== Segment start ==

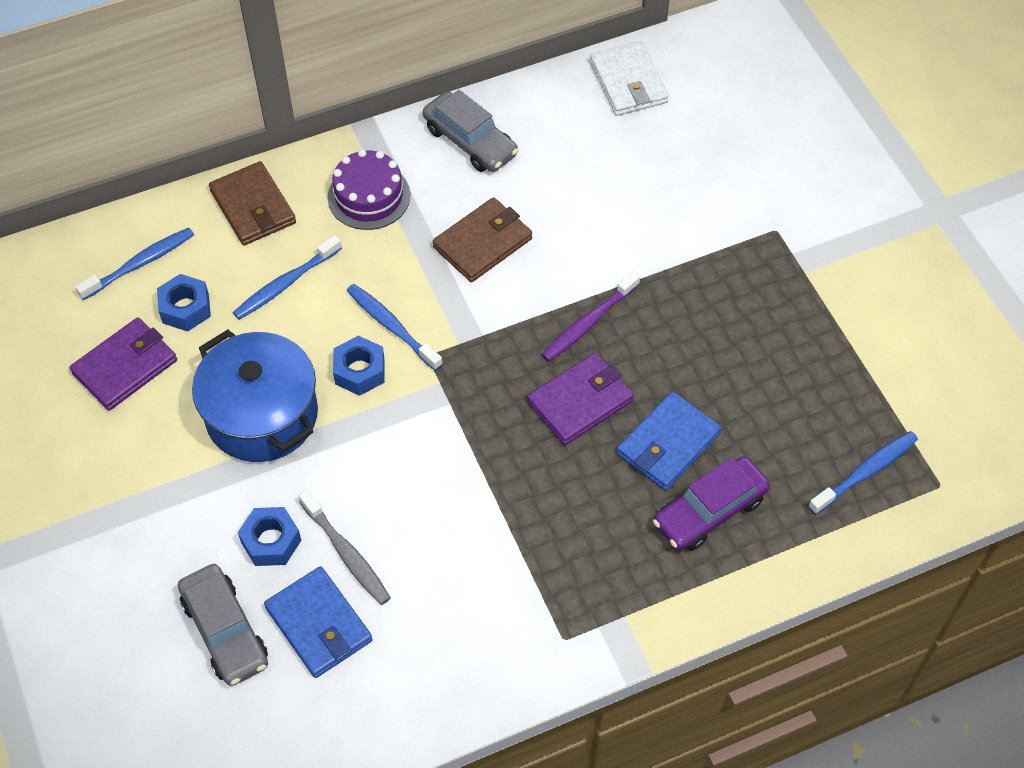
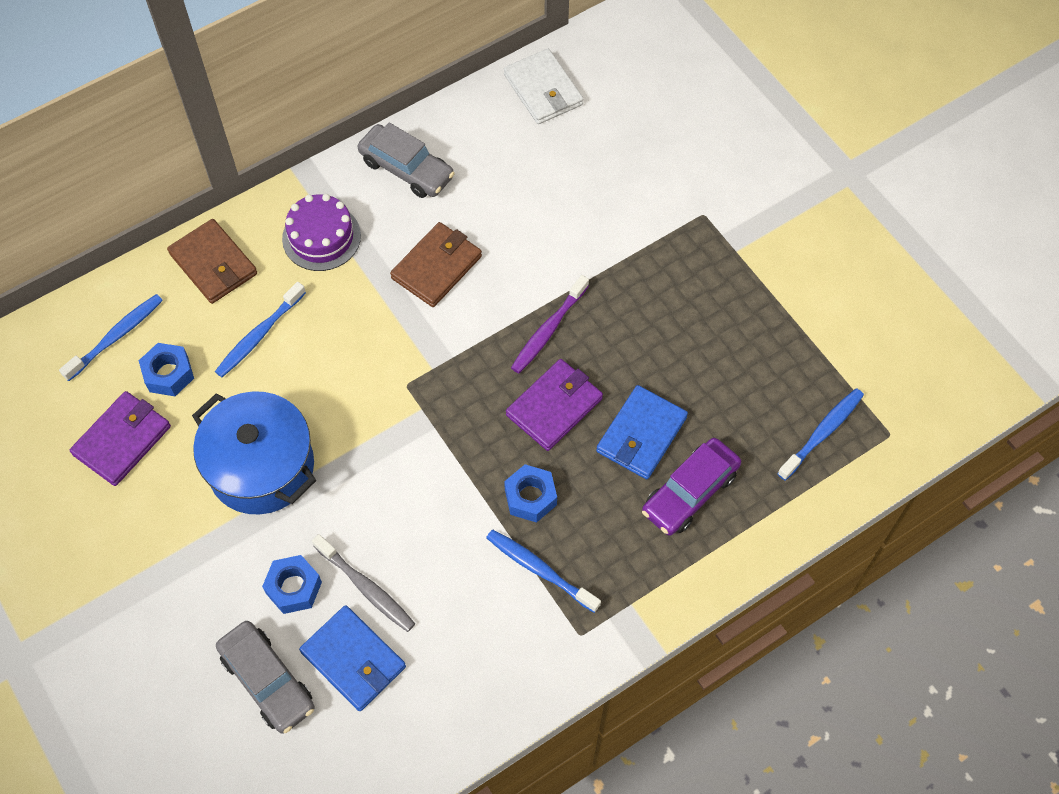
camera: 10 degrees left, 5 degrees up
(359, 371) = (345, 410): blue nut -> blue nut (530, 497)
(392, 326) = (367, 362): blue toothbrush -> blue toothbrush (540, 570)

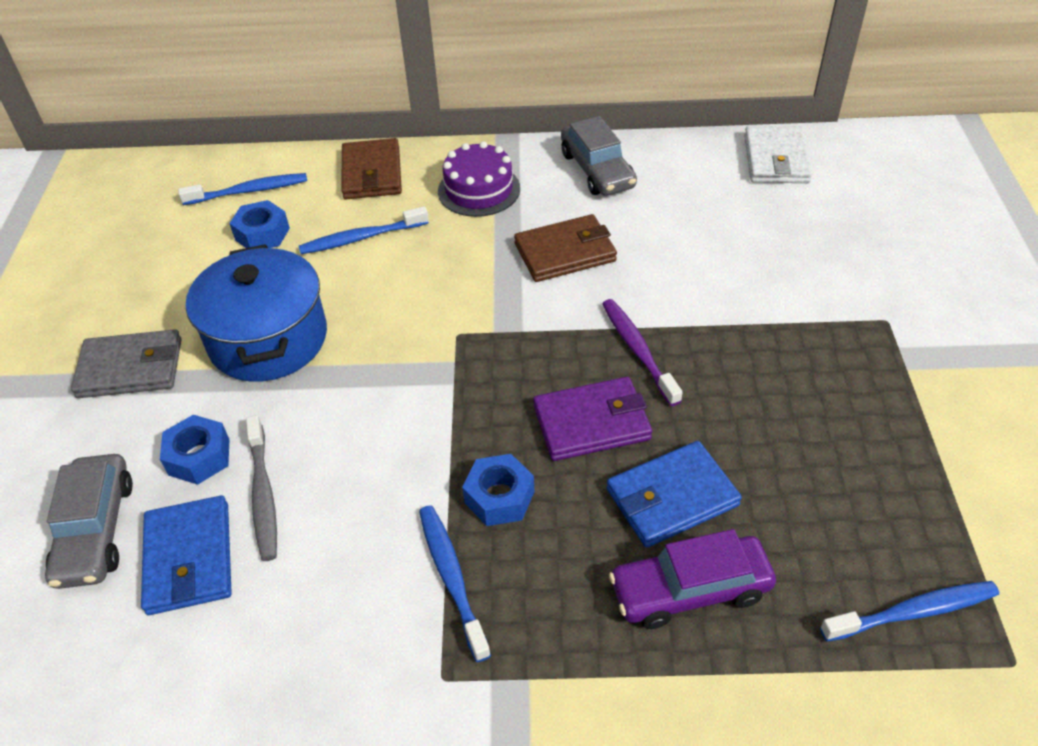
camera: 35 degrees right, 15 degrees down
(122, 440) = (179, 265): purple wallet -> none
(171, 551) = (131, 368): none -> grey wallet
(548, 330) = (638, 350): purple toothbrush -> purple toothbrush turned 90 degrees clockwise

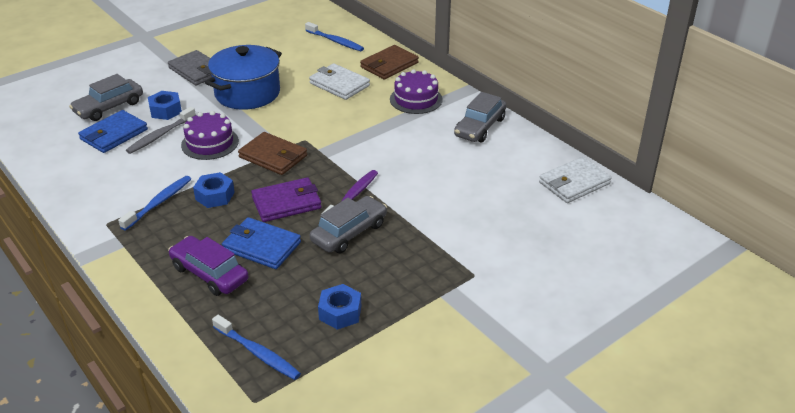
camera: 50 degrees right, 10 degrees down
(262, 234) = (311, 59): blue nut -> blue nut (340, 312)
(353, 442) = (210, 143): none -> purple cake
(361, 238) = (339, 84): blue toothbrush -> white wallet
(565, 252) = (399, 145): brown wallet -> brown wallet (273, 156)
(592, 423) = (286, 203): purple wallet -> purple wallet turned 60 degrees counterclockwise
(715, 390) = (349, 232): none -> grey car

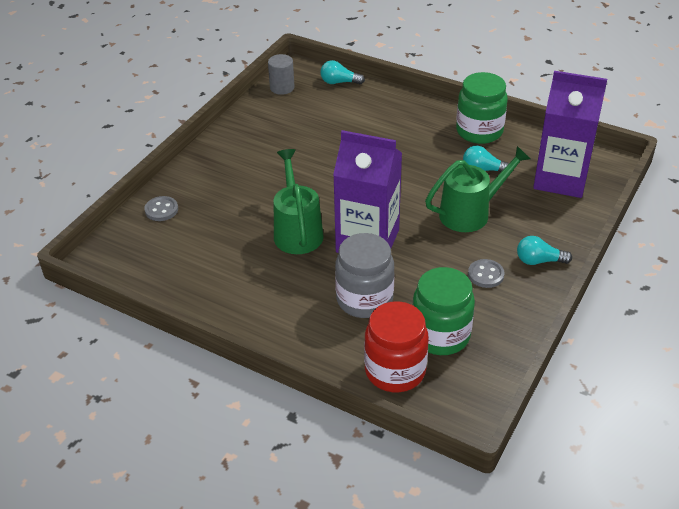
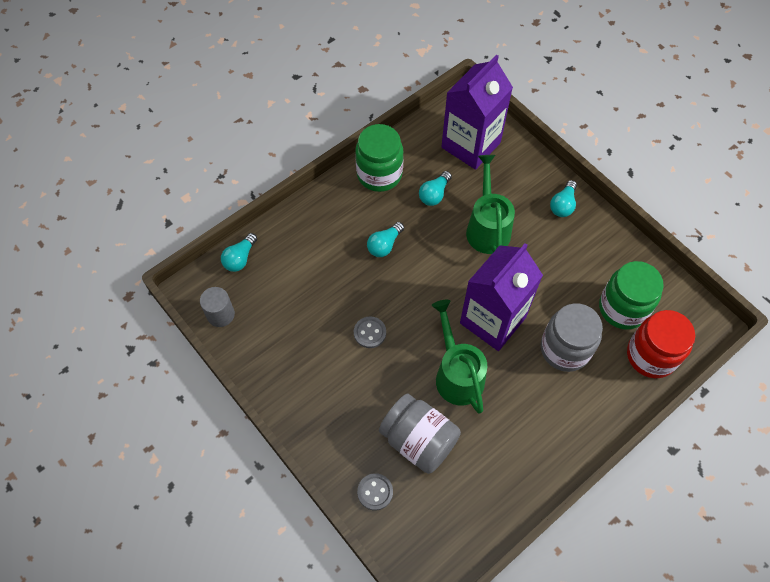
camera: 70 degrees left, 20 degrees up
(219, 223) = (418, 440): none -> grey jar
(297, 231) = (457, 374): green watering can -> green watering can turned 60 degrees clockwise
(405, 154) = (384, 245): none -> turquoise light bulb
(485, 275) = (566, 248): grey button -> grey button (370, 333)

== Segment end ==

WHAT IS EXPECTED. Among the lines of the material above, find those with the word "wallet". Copy each one.

ANSWER.
(122, 440) = (179, 265): purple wallet -> none
(171, 551) = (131, 368): none -> grey wallet
(361, 238) = (339, 84): blue toothbrush -> white wallet
(565, 252) = (399, 145): brown wallet -> brown wallet (273, 156)
(592, 423) = (286, 203): purple wallet -> purple wallet turned 60 degrees counterclockwise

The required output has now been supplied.